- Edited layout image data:
..............................
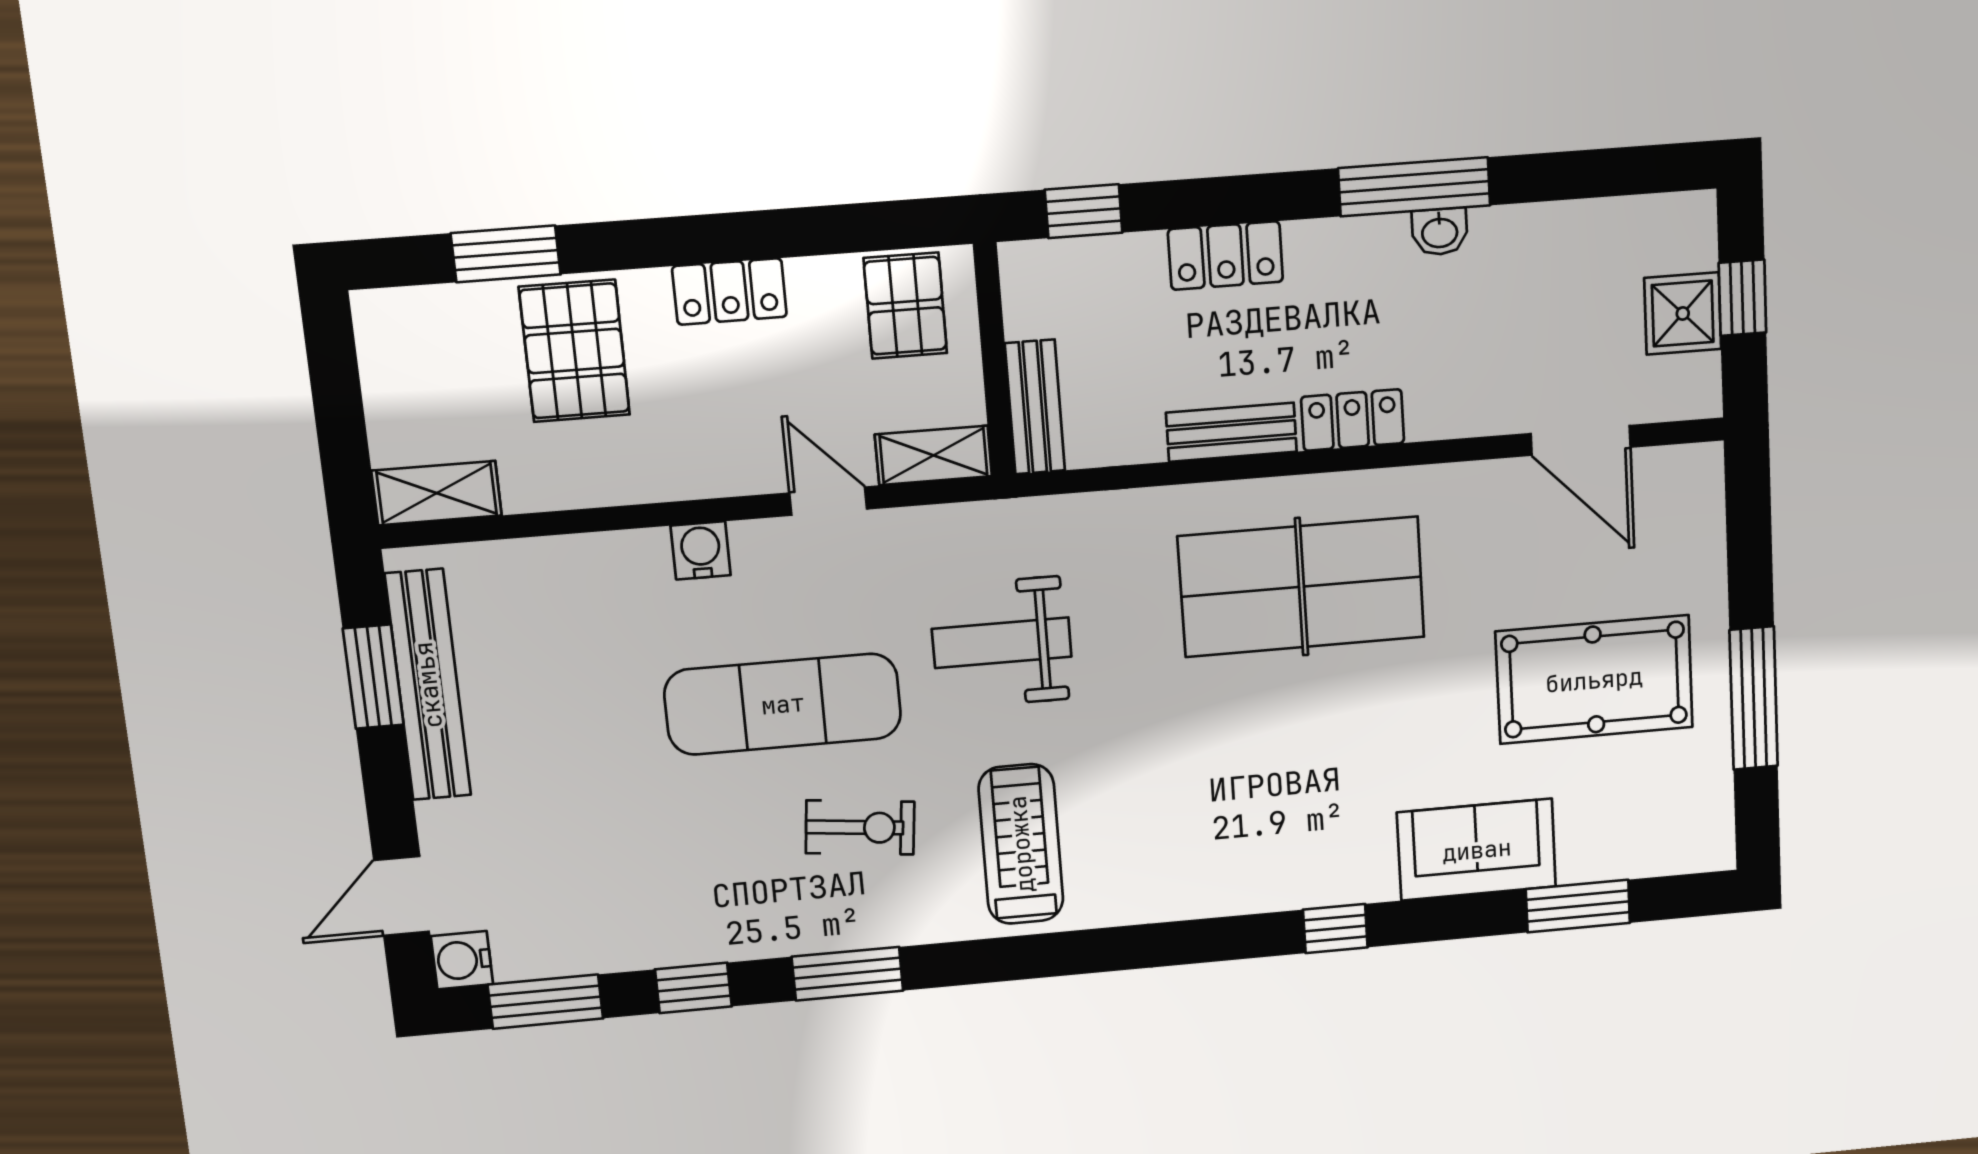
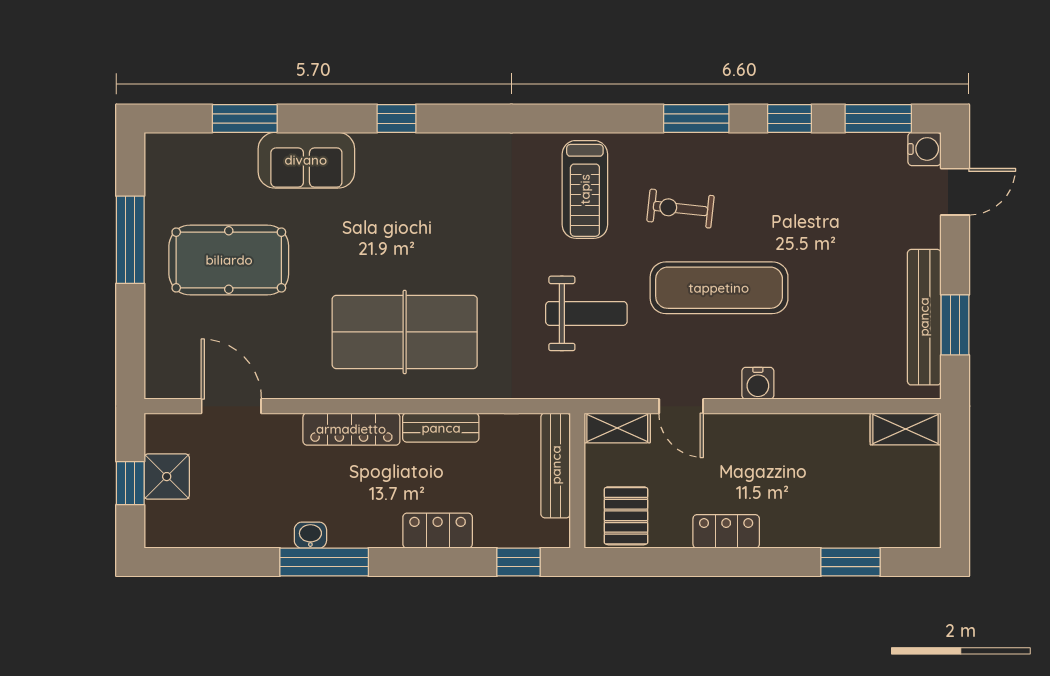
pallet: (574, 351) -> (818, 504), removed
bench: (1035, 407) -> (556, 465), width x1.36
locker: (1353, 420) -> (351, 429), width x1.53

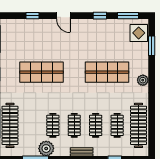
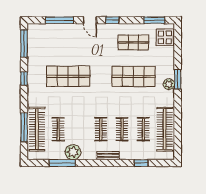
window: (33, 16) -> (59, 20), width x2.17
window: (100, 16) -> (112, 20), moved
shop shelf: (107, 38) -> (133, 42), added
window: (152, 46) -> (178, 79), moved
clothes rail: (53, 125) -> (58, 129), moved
..............................
- TASK: Only the pictures stay out; the rest of the entries above must be written out exactly.

- RESPONSE TO THE TASK:
pallet: (574, 351) -> (818, 504), removed
bench: (1035, 407) -> (556, 465), width x1.36
locker: (1353, 420) -> (351, 429), width x1.53

window: (33, 16) -> (59, 20), width x2.17
window: (100, 16) -> (112, 20), moved
shop shelf: (107, 38) -> (133, 42), added
window: (152, 46) -> (178, 79), moved
clothes rail: (53, 125) -> (58, 129), moved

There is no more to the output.